Check every line of the data below for the word "none", then give only the number of lines that have it.

DATA EXCERPT:
=-=-=

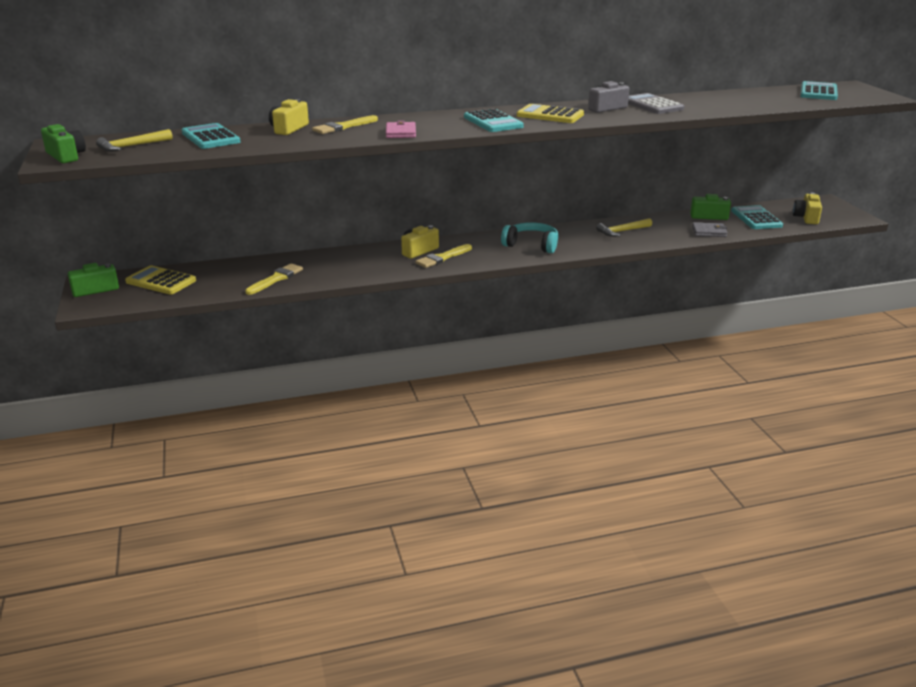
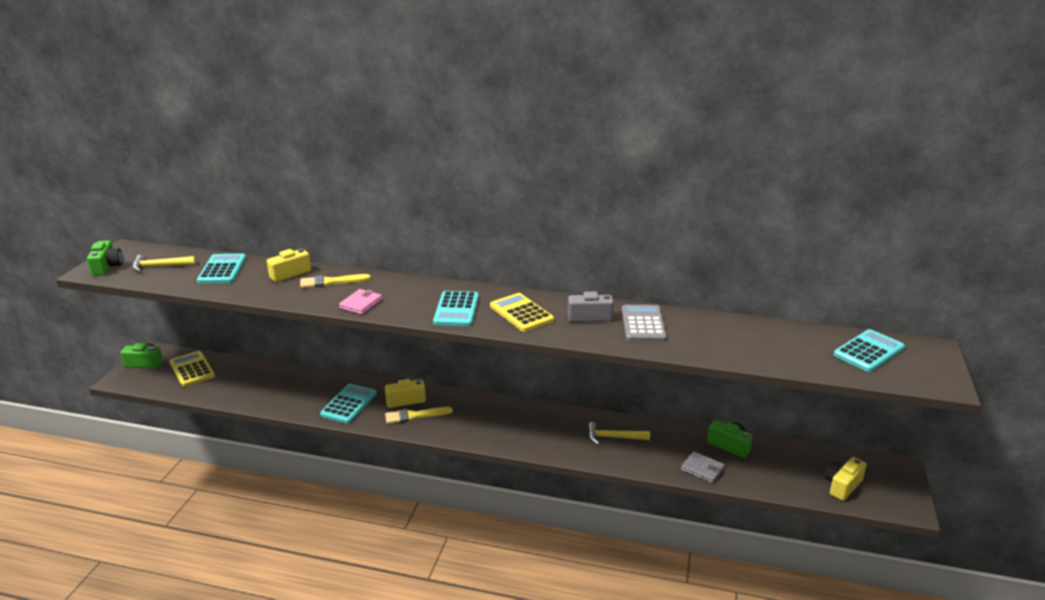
camera: 30 degrees right, 0 degrees up
(276, 279) = (266, 395): yellow brush -> none
(531, 245) = (508, 426): turquoise headphones -> none
(756, 218) = (779, 467): turquoise calculator -> turquoise calculator (349, 404)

=-=-=

SOLVED EXERCISE: 2